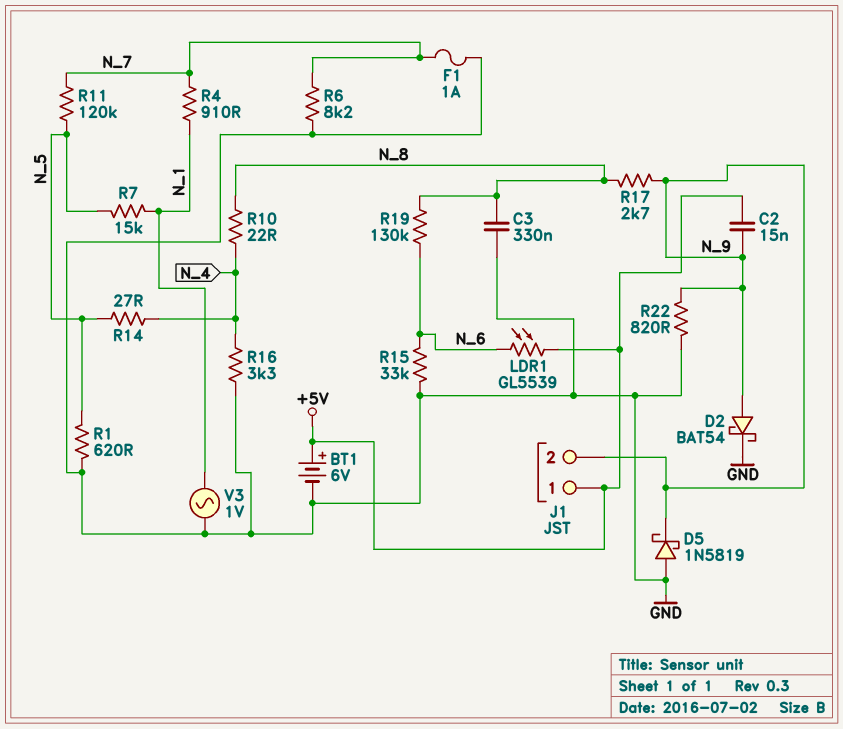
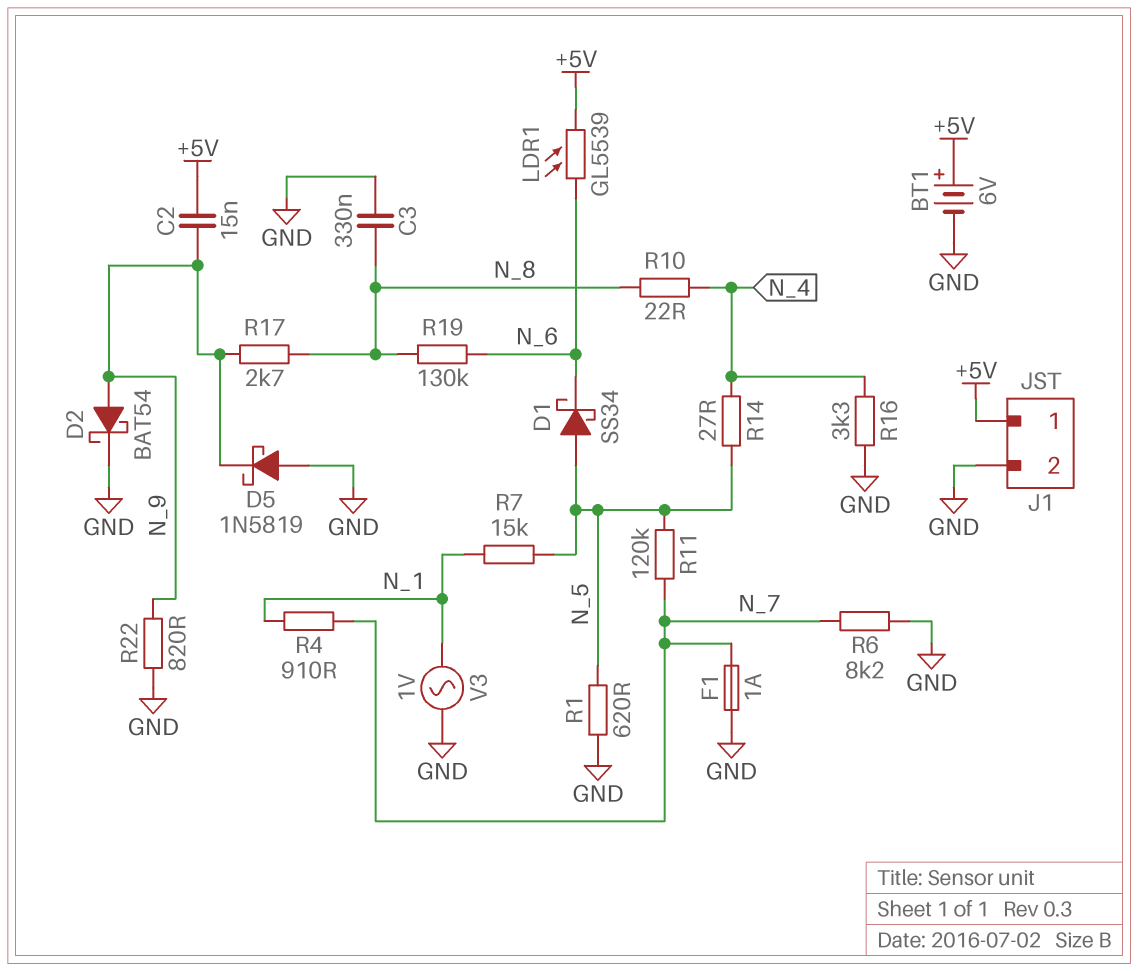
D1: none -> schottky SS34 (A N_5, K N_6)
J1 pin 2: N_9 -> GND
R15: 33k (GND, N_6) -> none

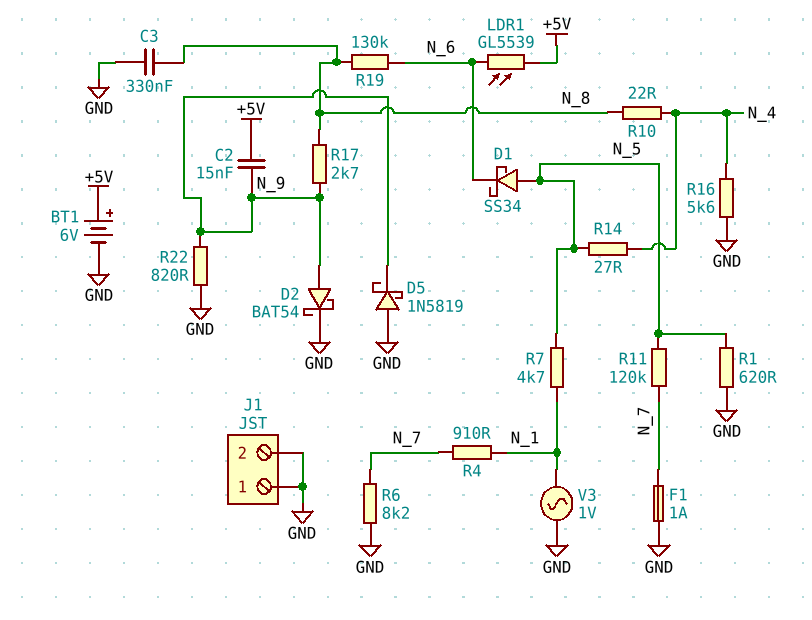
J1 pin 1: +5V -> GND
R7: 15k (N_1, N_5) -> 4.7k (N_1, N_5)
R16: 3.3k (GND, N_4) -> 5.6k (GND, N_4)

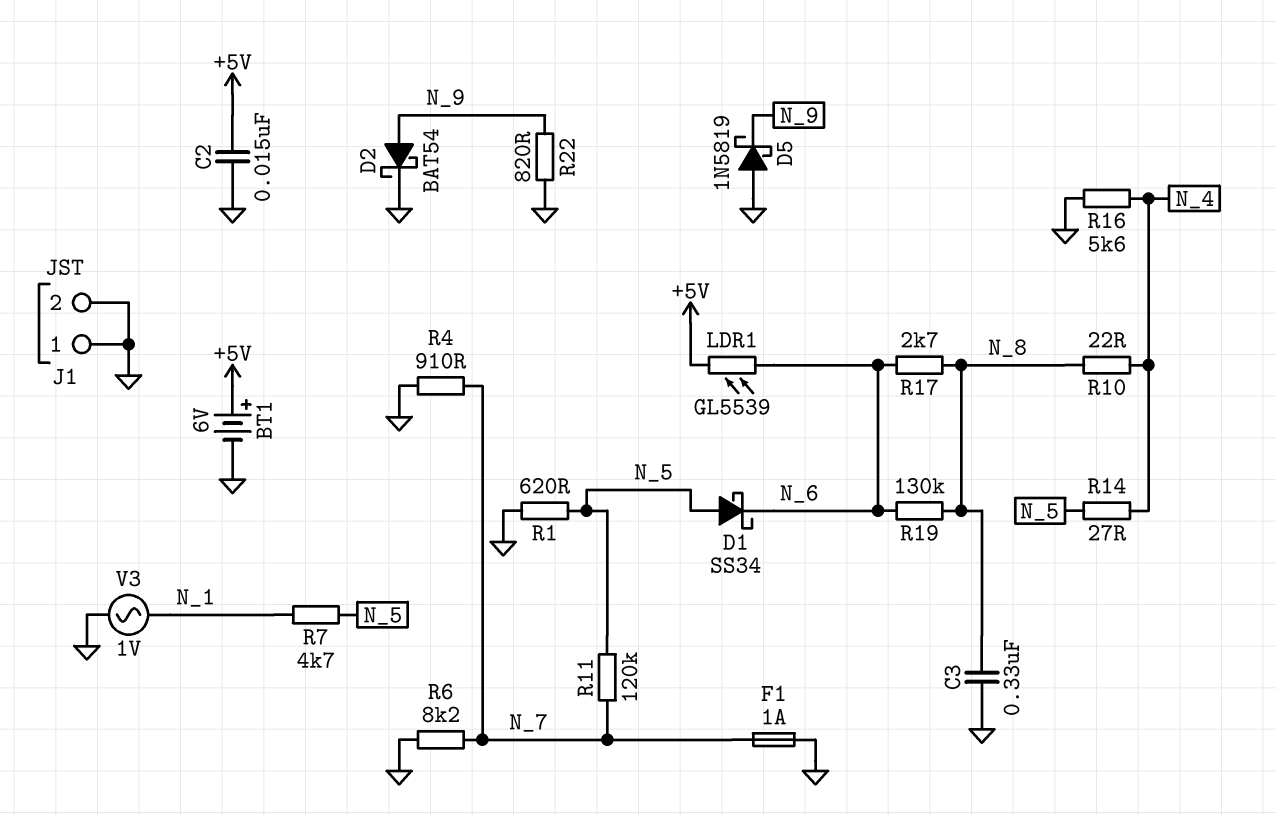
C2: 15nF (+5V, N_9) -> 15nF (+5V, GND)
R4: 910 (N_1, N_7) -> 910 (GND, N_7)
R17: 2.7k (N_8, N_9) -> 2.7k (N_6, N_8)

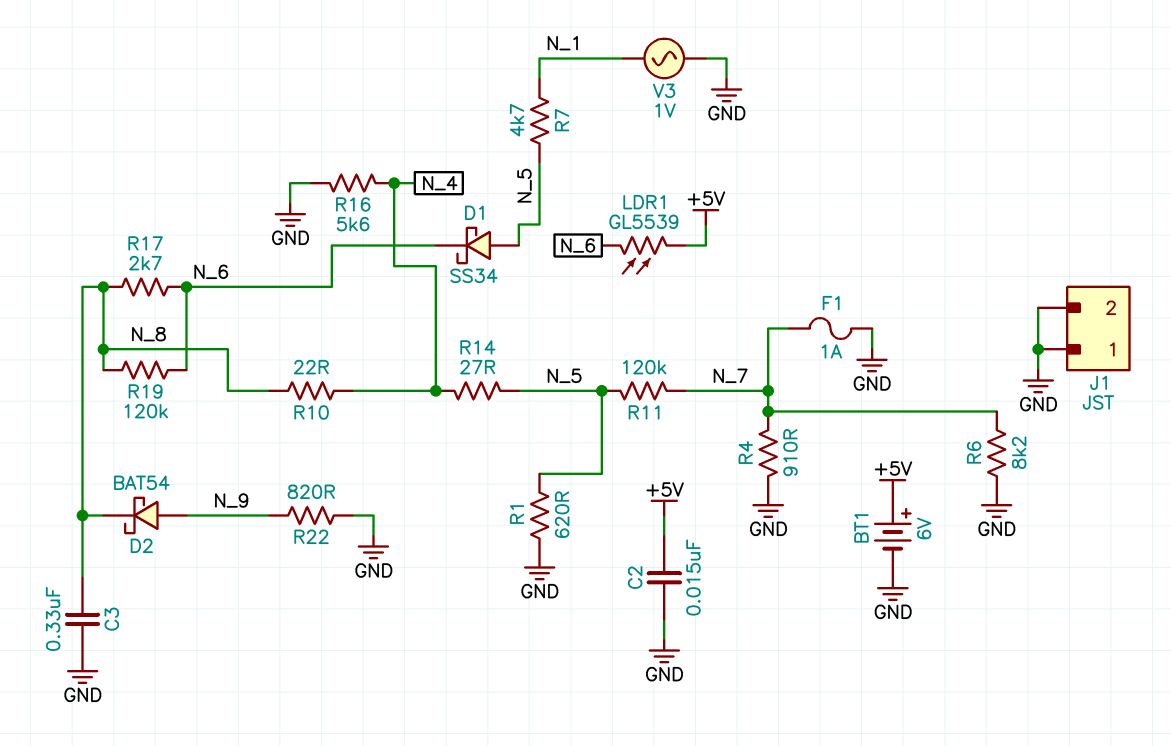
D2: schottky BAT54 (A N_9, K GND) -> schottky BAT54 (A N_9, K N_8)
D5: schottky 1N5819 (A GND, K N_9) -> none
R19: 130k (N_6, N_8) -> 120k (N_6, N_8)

___

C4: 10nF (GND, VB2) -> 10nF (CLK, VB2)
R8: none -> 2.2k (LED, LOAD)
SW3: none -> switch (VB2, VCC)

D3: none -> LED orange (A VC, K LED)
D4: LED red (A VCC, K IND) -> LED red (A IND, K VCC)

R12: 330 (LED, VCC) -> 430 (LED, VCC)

___

• [ASSIGNED TASK] Pictures in the material above should be skipped; print exactly the lines from the one with "C2: 15nF (+5V, N_9) -> 15nF (+5V, GND)" through the one with "R19: 130k (N_6, N_8) -> 120k (N_6, N_8)".

• [EXERCISE ANSWER]
C2: 15nF (+5V, N_9) -> 15nF (+5V, GND)
R4: 910 (N_1, N_7) -> 910 (GND, N_7)
R17: 2.7k (N_8, N_9) -> 2.7k (N_6, N_8)

D2: schottky BAT54 (A N_9, K GND) -> schottky BAT54 (A N_9, K N_8)
D5: schottky 1N5819 (A GND, K N_9) -> none
R19: 130k (N_6, N_8) -> 120k (N_6, N_8)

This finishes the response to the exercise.